Check each line of the entries for "bowl" and report the ones that have it.

DATASET EXCERPTS →
"""

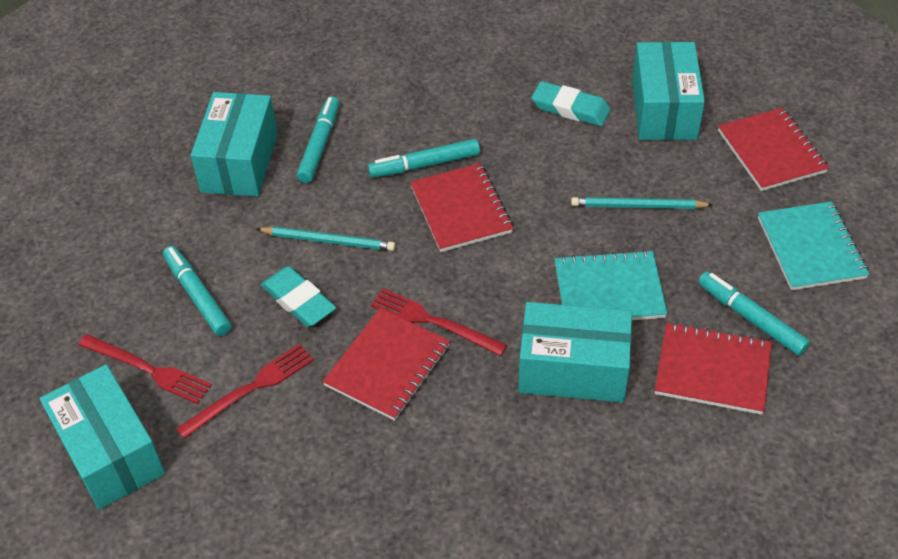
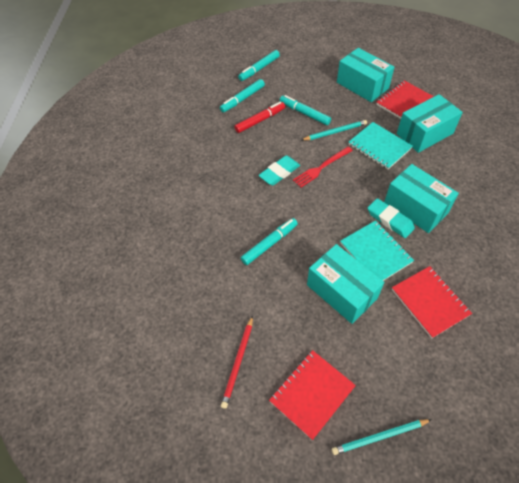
red fork: 3 -> 1
red marker: 0 -> 1
red notebook: 4 -> 3
red pencil: 0 -> 1

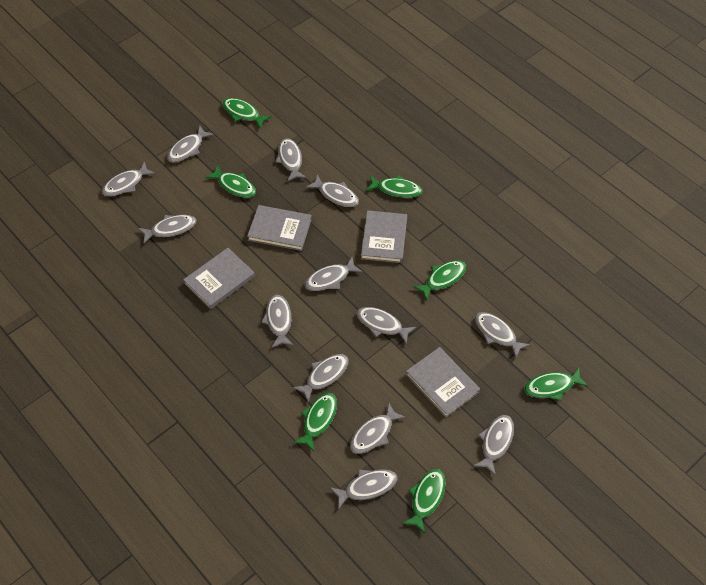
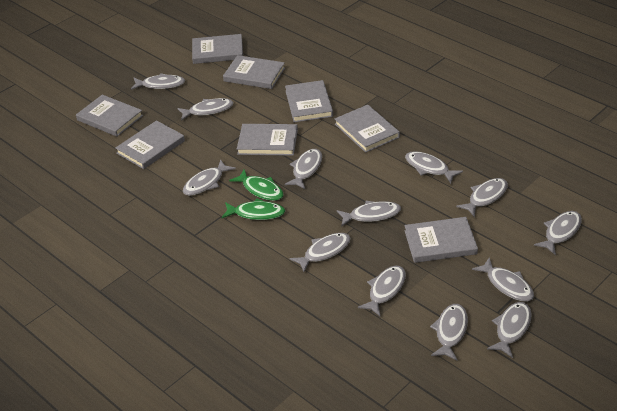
green fish: 7 -> 2
grey book: 4 -> 8

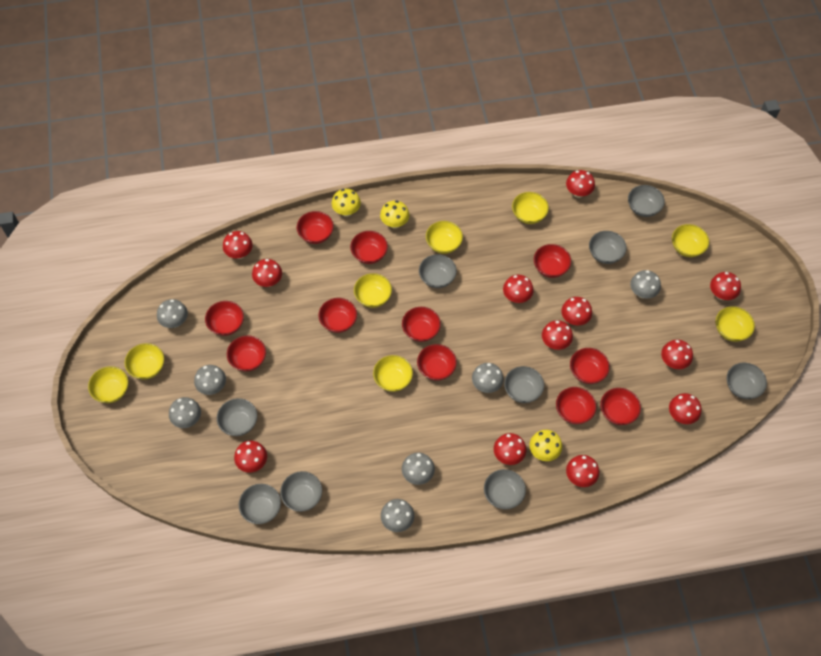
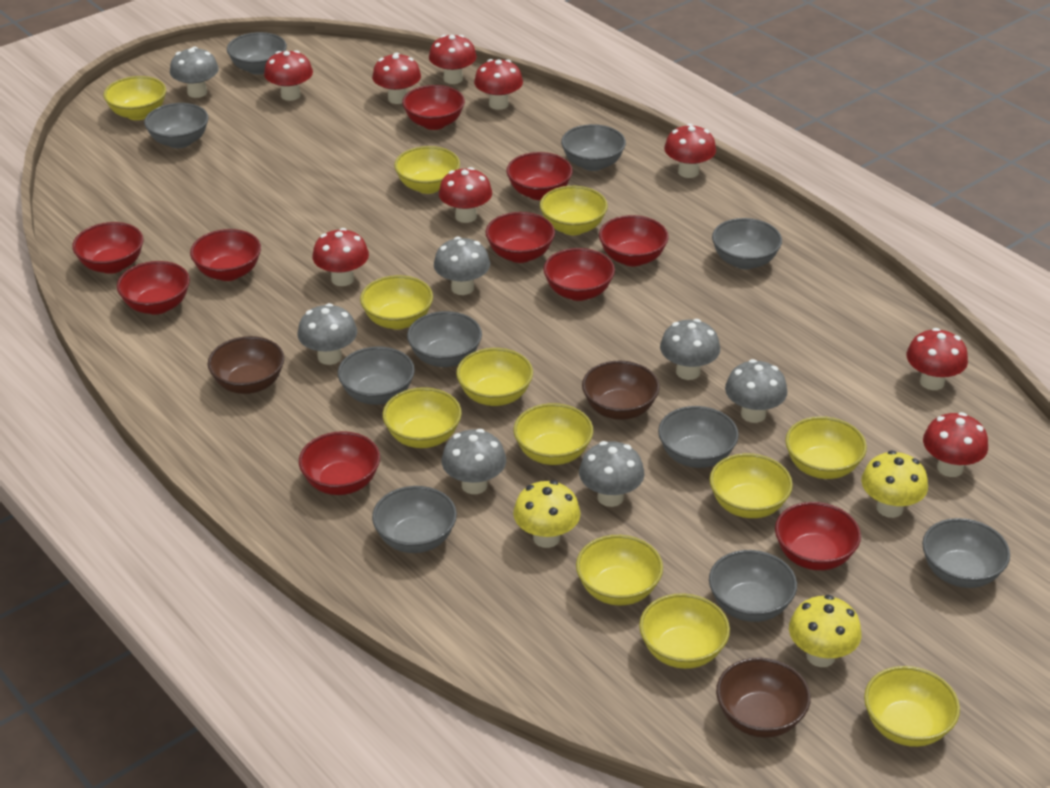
brown bowl: 0 -> 3
grey bowl: 9 -> 10
red bowl: 11 -> 10
red mushroom: 12 -> 9
yellow bowl: 8 -> 12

"""

TASK RESPONSE →
brown bowl: 0 -> 3
grey bowl: 9 -> 10
red bowl: 11 -> 10
yellow bowl: 8 -> 12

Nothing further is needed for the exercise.